> What is required:
Write out, character for character, the line containing "(366, 405) = (211, 271): yellow" and all lines after it up to the end of the listing.

> Provided material:
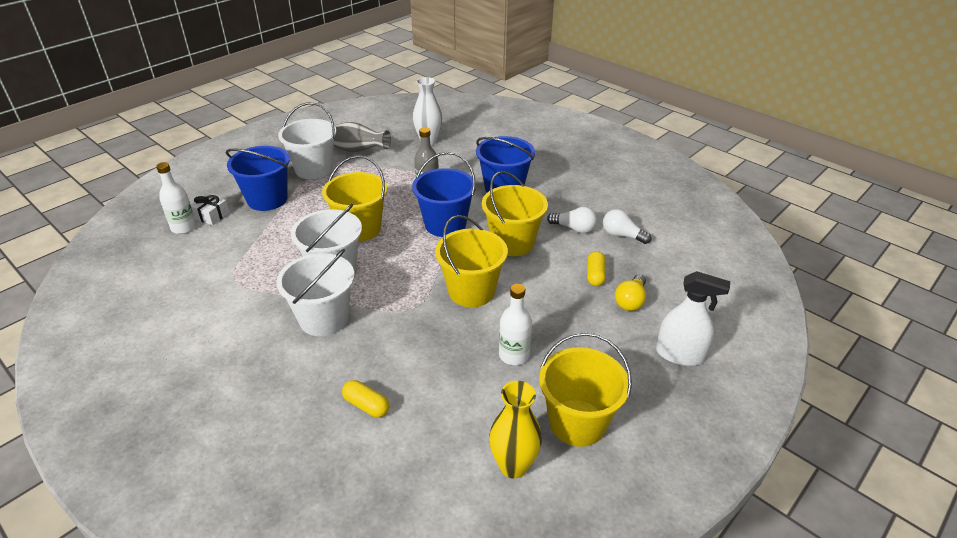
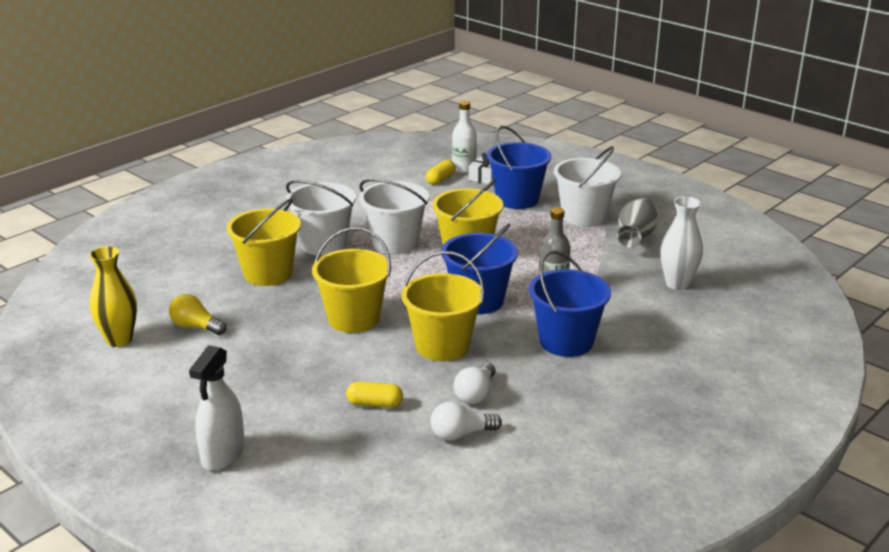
camera: 90 degrees right, 10 degrees down
(366, 405) = (211, 271): yellow capsule -> yellow capsule (440, 179)
(514, 355) = (251, 343): white bottle -> none
(577, 422) = (152, 376): yellow bucket -> yellow bucket (268, 273)
(622, 235) = (461, 434): white light bulb -> white light bulb turned 135 degrees counterclockwise
(630, 301) = (323, 427): yellow light bulb -> yellow light bulb (196, 327)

> Response to the exercise:
(366, 405) = (211, 271): yellow capsule -> yellow capsule (440, 179)
(514, 355) = (251, 343): white bottle -> none
(577, 422) = (152, 376): yellow bucket -> yellow bucket (268, 273)
(622, 235) = (461, 434): white light bulb -> white light bulb turned 135 degrees counterclockwise
(630, 301) = (323, 427): yellow light bulb -> yellow light bulb (196, 327)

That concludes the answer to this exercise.